(Collection entries)
· · · · · · ·

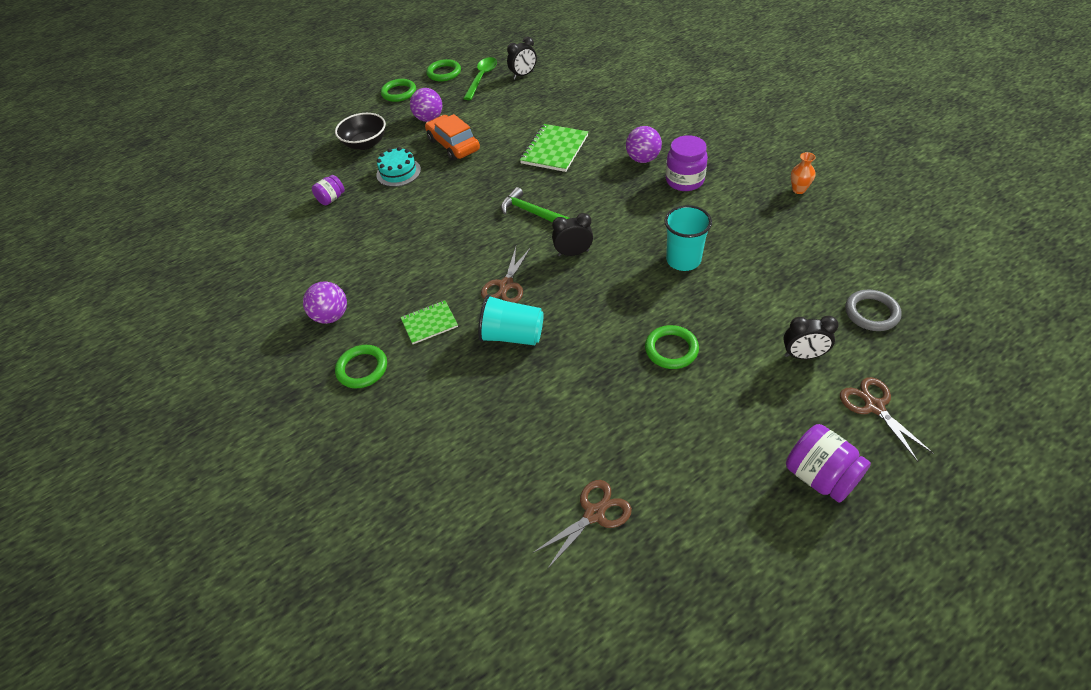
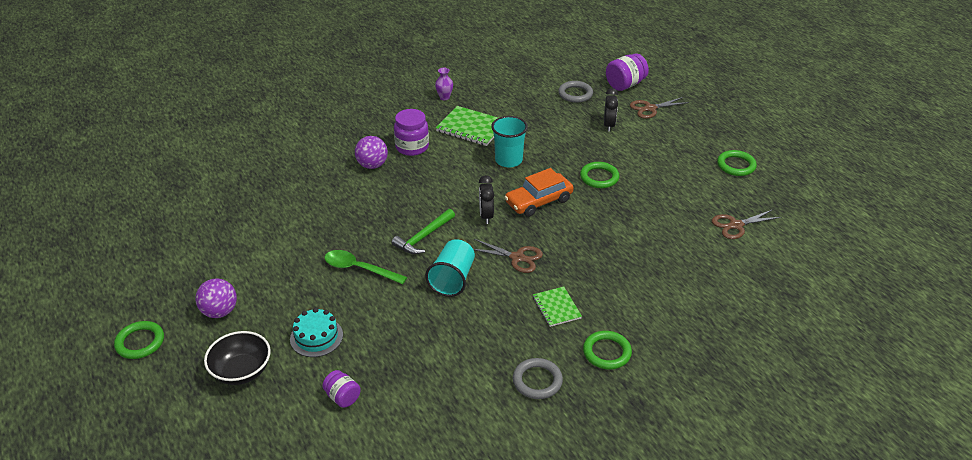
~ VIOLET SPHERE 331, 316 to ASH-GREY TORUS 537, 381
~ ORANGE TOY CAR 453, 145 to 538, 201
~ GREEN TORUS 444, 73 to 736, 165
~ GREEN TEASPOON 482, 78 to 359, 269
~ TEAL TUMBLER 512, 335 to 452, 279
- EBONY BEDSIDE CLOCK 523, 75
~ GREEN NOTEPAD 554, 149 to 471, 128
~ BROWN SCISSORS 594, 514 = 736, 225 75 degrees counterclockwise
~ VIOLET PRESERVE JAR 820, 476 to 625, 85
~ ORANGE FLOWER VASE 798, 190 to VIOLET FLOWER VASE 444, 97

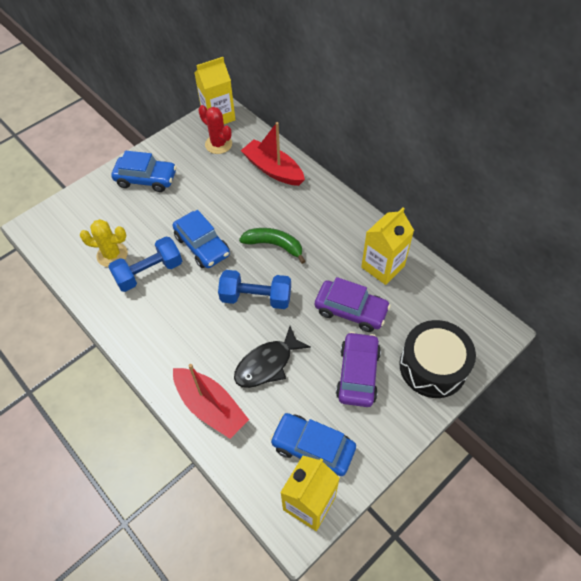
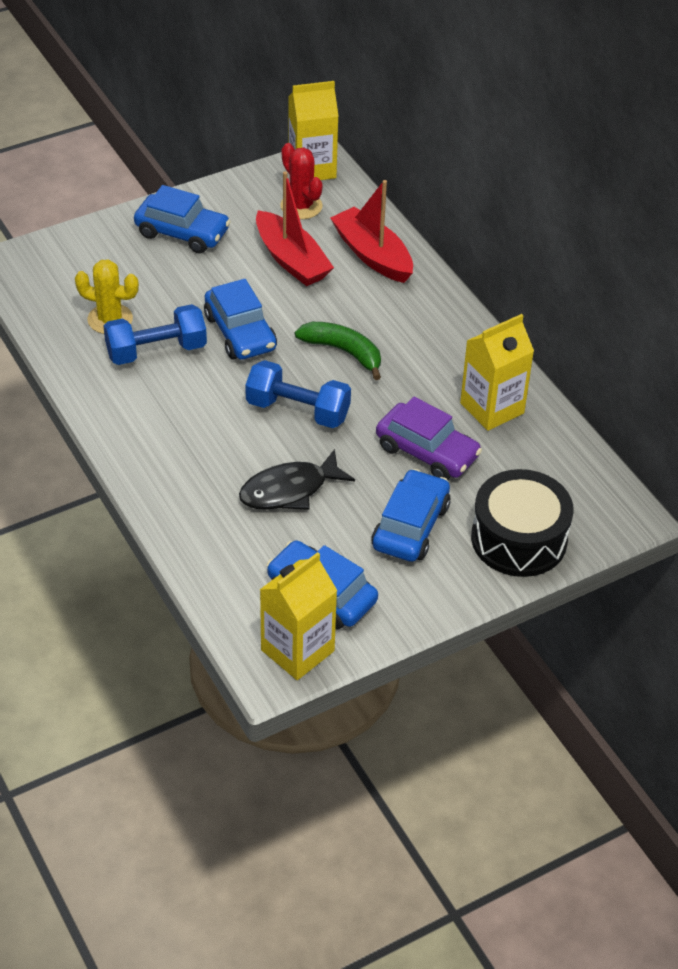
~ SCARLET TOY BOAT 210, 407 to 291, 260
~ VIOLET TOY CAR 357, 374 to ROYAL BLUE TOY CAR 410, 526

· · · · · · ·

Work instruction: What lines above contain "TORUS"? Copy them out.

Exercise solution:
~ VIOLET SPHERE 331, 316 to ASH-GREY TORUS 537, 381
~ GREEN TORUS 444, 73 to 736, 165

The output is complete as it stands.